» **Task input**

+---+

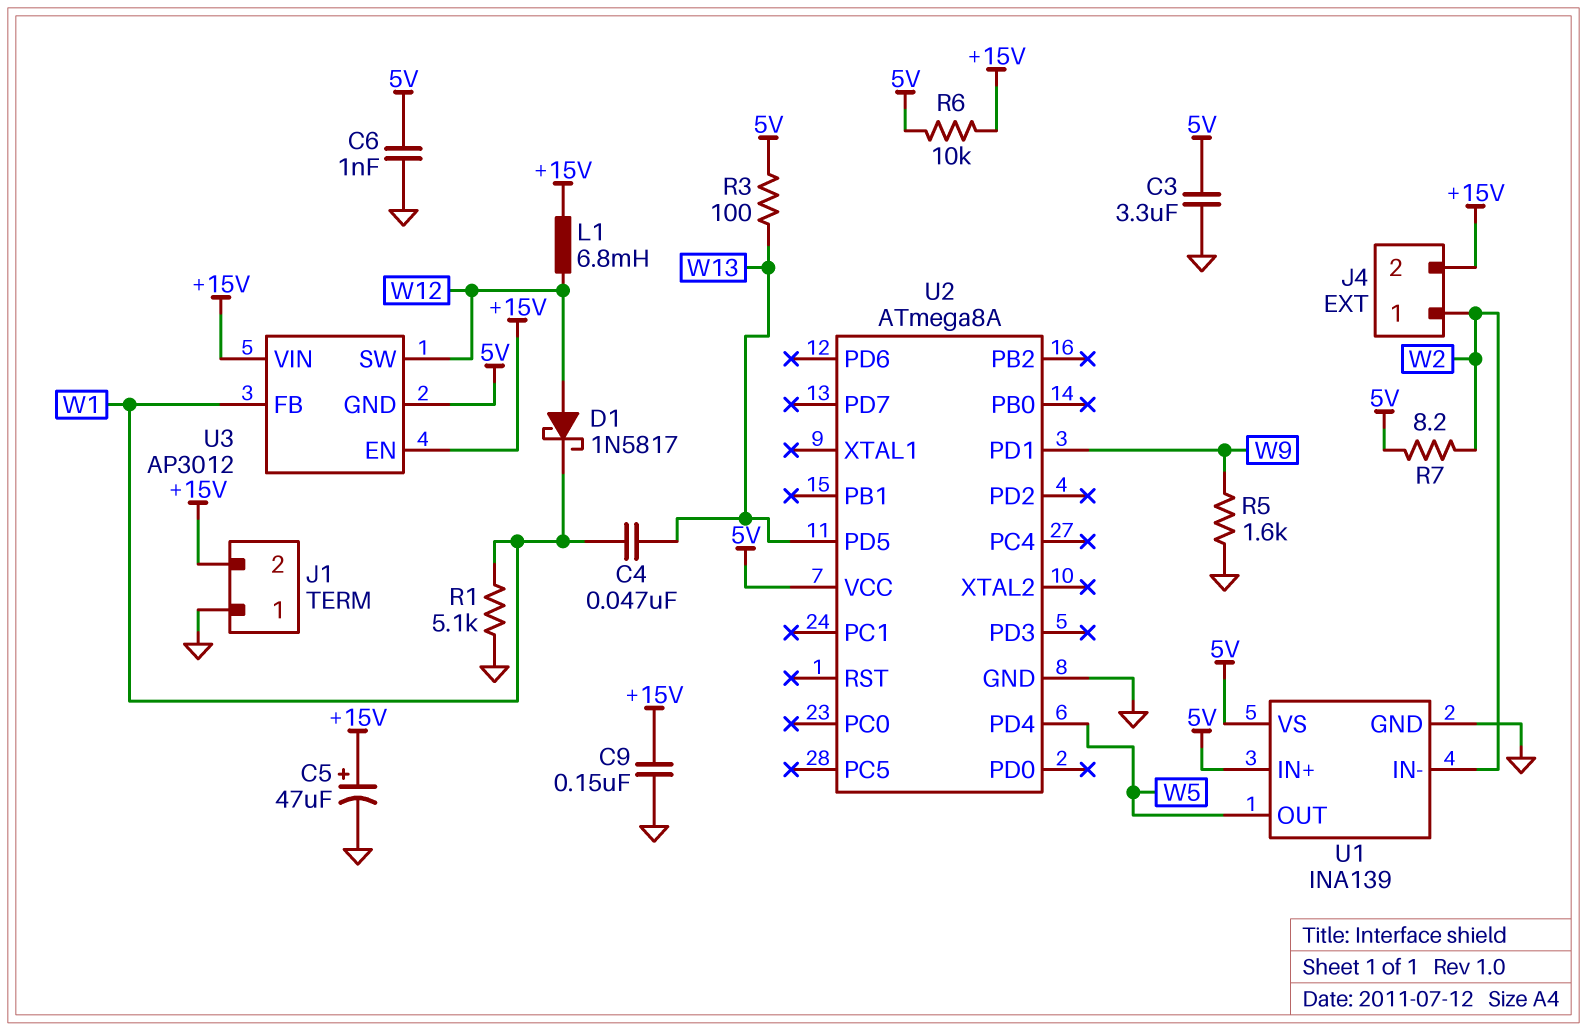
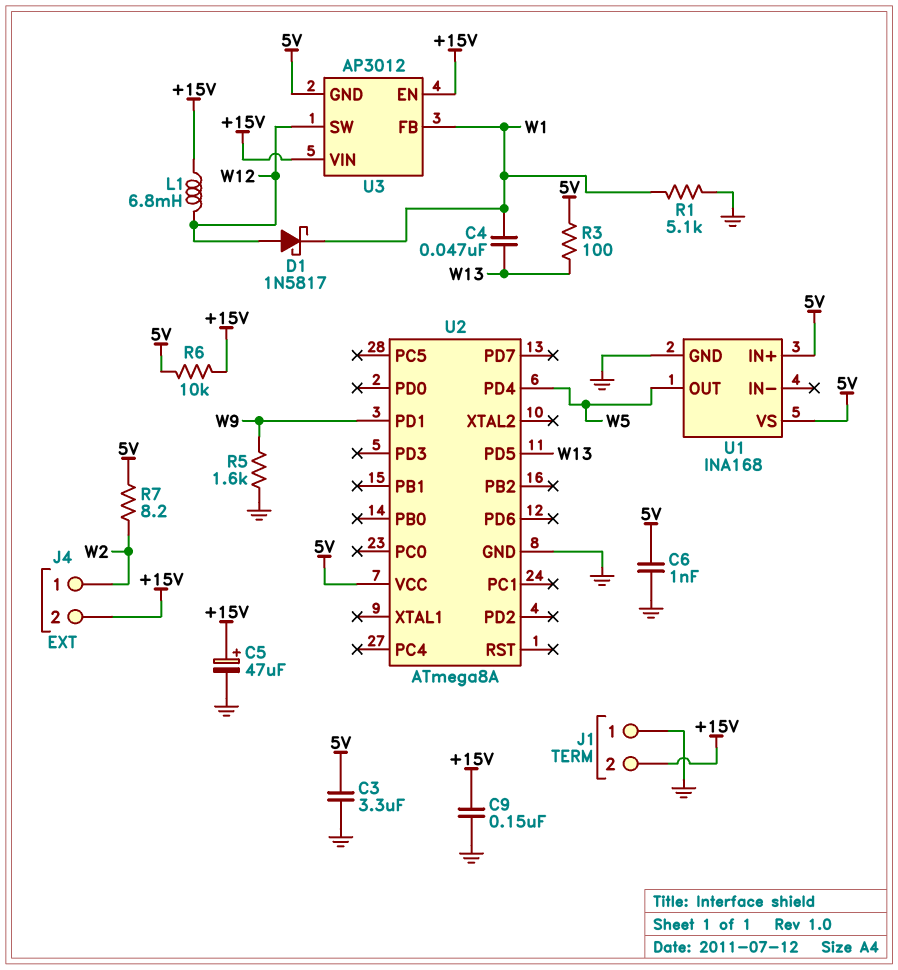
U1: INA139 -> INA168
U1 pin IN-: W2 -> none

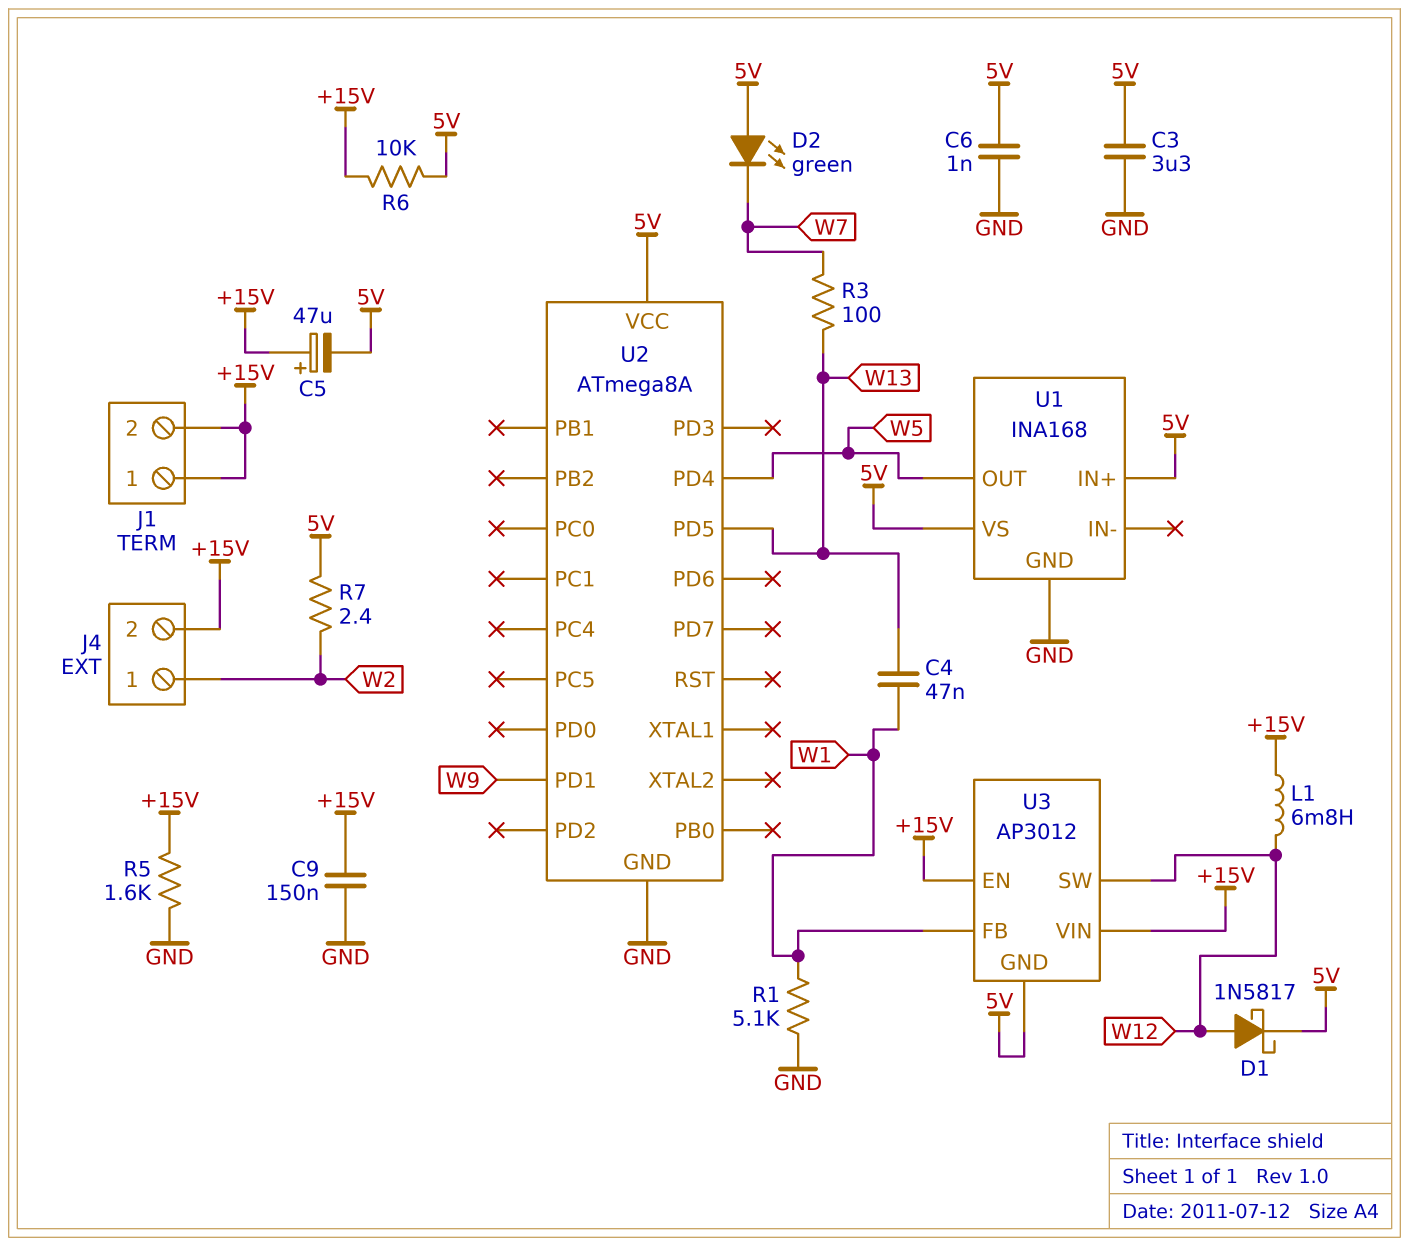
C5: 47uF (plus +15V, minus GND) -> 47uF (plus +15V, minus 5V)
D1: schottky 1N5817 (A W12, K W1) -> schottky 1N5817 (A W12, K 5V)
D2: none -> LED green (A 5V, K W7)
J1 pin 1: GND -> +15V
R3: 100 (5V, W13) -> 100 (W7, W13)
R5: 1.6k (GND, W9) -> 1.6k (+15V, GND)
R7: 8.2 (5V, W2) -> 2.4 (5V, W2)

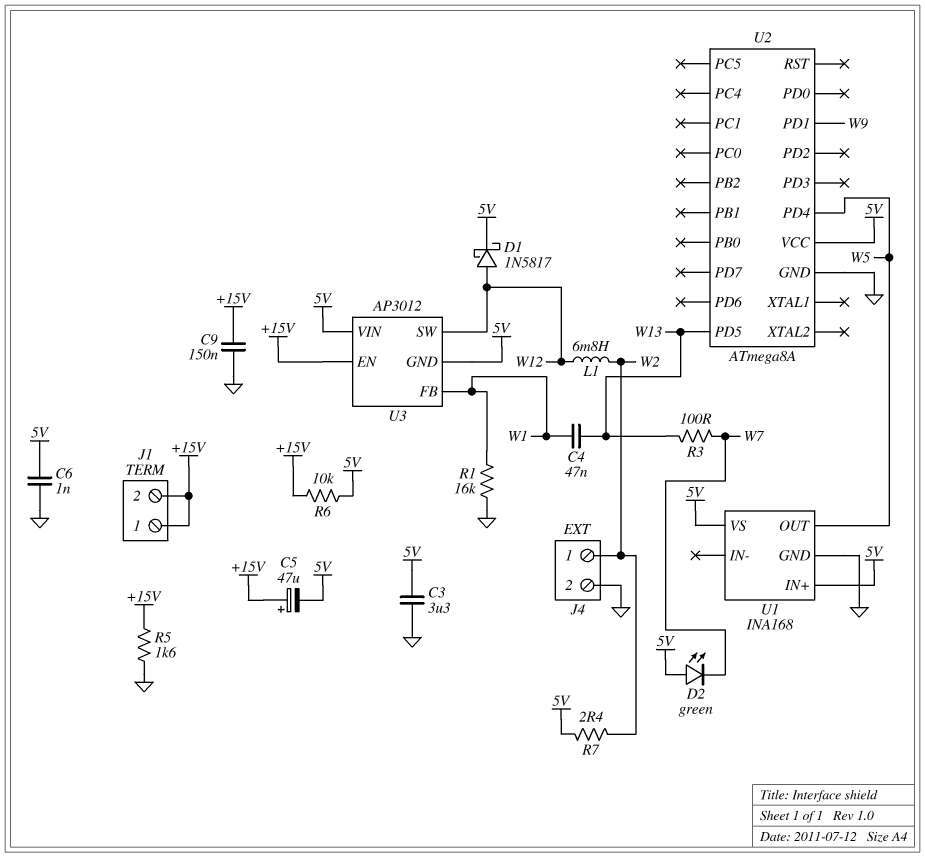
J4 pin 2: +15V -> GND
L1: 6.8mH (+15V, W12) -> 6.8mH (W2, W12)
R1: 5.1k (GND, W1) -> 16k (GND, W1)
U3 pin VIN: +15V -> 5V

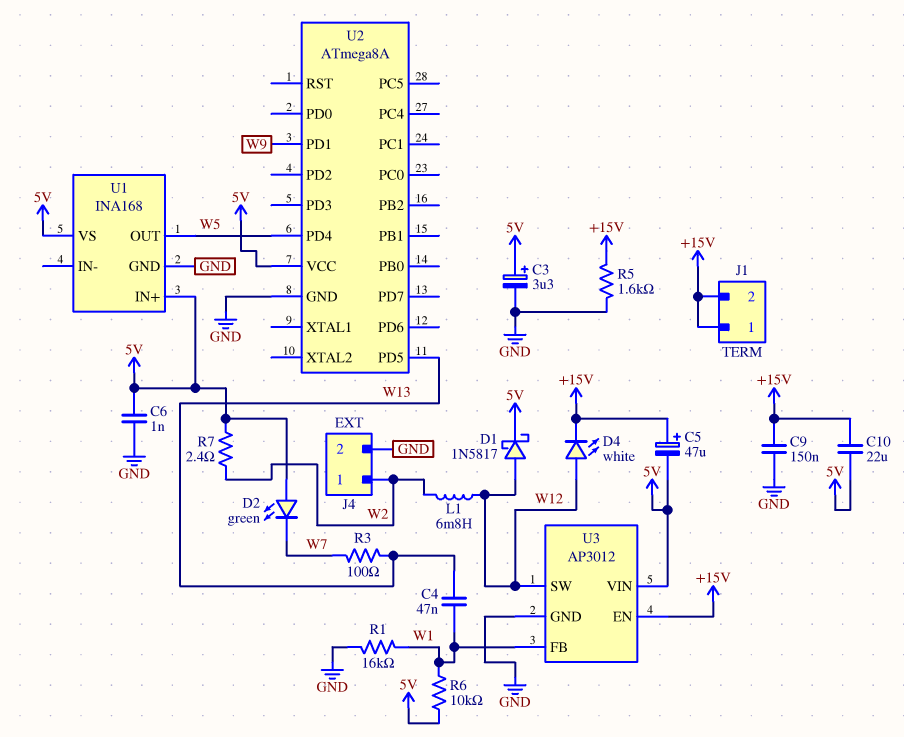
C3: 3.3uF (5V, GND) -> 3.3uF (plus 5V, minus GND)
C10: none -> 22uF (+15V, 5V)
D4: none -> LED white (A W12, K +15V)
R6: 10k (+15V, 5V) -> 10k (5V, W1)
U3 pin GND: 5V -> GND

+---+

» **Exercise aim**
Keep every word of the records above exactly, and return them with no pictures.

» **Result for this exercise**
U1: INA139 -> INA168
U1 pin IN-: W2 -> none

C5: 47uF (plus +15V, minus GND) -> 47uF (plus +15V, minus 5V)
D1: schottky 1N5817 (A W12, K W1) -> schottky 1N5817 (A W12, K 5V)
D2: none -> LED green (A 5V, K W7)
J1 pin 1: GND -> +15V
R3: 100 (5V, W13) -> 100 (W7, W13)
R5: 1.6k (GND, W9) -> 1.6k (+15V, GND)
R7: 8.2 (5V, W2) -> 2.4 (5V, W2)

J4 pin 2: +15V -> GND
L1: 6.8mH (+15V, W12) -> 6.8mH (W2, W12)
R1: 5.1k (GND, W1) -> 16k (GND, W1)
U3 pin VIN: +15V -> 5V

C3: 3.3uF (5V, GND) -> 3.3uF (plus 5V, minus GND)
C10: none -> 22uF (+15V, 5V)
D4: none -> LED white (A W12, K +15V)
R6: 10k (+15V, 5V) -> 10k (5V, W1)
U3 pin GND: 5V -> GND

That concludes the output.